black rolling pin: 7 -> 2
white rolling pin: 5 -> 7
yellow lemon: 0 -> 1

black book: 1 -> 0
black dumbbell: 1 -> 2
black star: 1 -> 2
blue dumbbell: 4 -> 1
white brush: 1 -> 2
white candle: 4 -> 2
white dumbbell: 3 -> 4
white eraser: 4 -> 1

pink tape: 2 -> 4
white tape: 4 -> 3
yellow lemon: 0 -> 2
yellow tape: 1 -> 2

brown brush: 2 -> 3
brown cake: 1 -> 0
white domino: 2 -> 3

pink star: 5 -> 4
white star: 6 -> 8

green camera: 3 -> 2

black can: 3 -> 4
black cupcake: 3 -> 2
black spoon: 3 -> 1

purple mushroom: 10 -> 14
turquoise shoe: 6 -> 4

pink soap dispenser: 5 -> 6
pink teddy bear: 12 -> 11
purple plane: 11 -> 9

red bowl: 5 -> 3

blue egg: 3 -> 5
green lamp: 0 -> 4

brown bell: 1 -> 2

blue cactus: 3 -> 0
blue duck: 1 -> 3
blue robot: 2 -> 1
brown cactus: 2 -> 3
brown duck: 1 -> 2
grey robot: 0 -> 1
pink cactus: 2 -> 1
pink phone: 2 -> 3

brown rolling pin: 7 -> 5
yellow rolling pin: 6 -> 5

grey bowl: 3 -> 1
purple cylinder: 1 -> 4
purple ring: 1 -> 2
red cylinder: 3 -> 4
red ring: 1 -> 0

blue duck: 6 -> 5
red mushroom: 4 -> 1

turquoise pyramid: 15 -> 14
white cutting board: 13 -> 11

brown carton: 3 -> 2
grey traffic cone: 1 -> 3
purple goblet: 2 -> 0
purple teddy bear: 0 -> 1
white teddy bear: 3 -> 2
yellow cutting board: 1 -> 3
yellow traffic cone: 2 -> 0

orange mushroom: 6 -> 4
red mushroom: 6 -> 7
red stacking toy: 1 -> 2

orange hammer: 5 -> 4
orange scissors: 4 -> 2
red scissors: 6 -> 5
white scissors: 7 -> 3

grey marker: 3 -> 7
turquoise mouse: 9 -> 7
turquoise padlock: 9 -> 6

* What to produce:
Once more, write out all the data above exactly as given.

* Expected answer:
black rolling pin: 7 -> 2
white rolling pin: 5 -> 7
yellow lemon: 0 -> 1

black book: 1 -> 0
black dumbbell: 1 -> 2
black star: 1 -> 2
blue dumbbell: 4 -> 1
white brush: 1 -> 2
white candle: 4 -> 2
white dumbbell: 3 -> 4
white eraser: 4 -> 1

pink tape: 2 -> 4
white tape: 4 -> 3
yellow lemon: 0 -> 2
yellow tape: 1 -> 2

brown brush: 2 -> 3
brown cake: 1 -> 0
white domino: 2 -> 3

pink star: 5 -> 4
white star: 6 -> 8

green camera: 3 -> 2

black can: 3 -> 4
black cupcake: 3 -> 2
black spoon: 3 -> 1

purple mushroom: 10 -> 14
turquoise shoe: 6 -> 4

pink soap dispenser: 5 -> 6
pink teddy bear: 12 -> 11
purple plane: 11 -> 9

red bowl: 5 -> 3

blue egg: 3 -> 5
green lamp: 0 -> 4

brown bell: 1 -> 2

blue cactus: 3 -> 0
blue duck: 1 -> 3
blue robot: 2 -> 1
brown cactus: 2 -> 3
brown duck: 1 -> 2
grey robot: 0 -> 1
pink cactus: 2 -> 1
pink phone: 2 -> 3

brown rolling pin: 7 -> 5
yellow rolling pin: 6 -> 5

grey bowl: 3 -> 1
purple cylinder: 1 -> 4
purple ring: 1 -> 2
red cylinder: 3 -> 4
red ring: 1 -> 0

blue duck: 6 -> 5
red mushroom: 4 -> 1

turquoise pyramid: 15 -> 14
white cutting board: 13 -> 11

brown carton: 3 -> 2
grey traffic cone: 1 -> 3
purple goblet: 2 -> 0
purple teddy bear: 0 -> 1
white teddy bear: 3 -> 2
yellow cutting board: 1 -> 3
yellow traffic cone: 2 -> 0

orange mushroom: 6 -> 4
red mushroom: 6 -> 7
red stacking toy: 1 -> 2

orange hammer: 5 -> 4
orange scissors: 4 -> 2
red scissors: 6 -> 5
white scissors: 7 -> 3

grey marker: 3 -> 7
turquoise mouse: 9 -> 7
turquoise padlock: 9 -> 6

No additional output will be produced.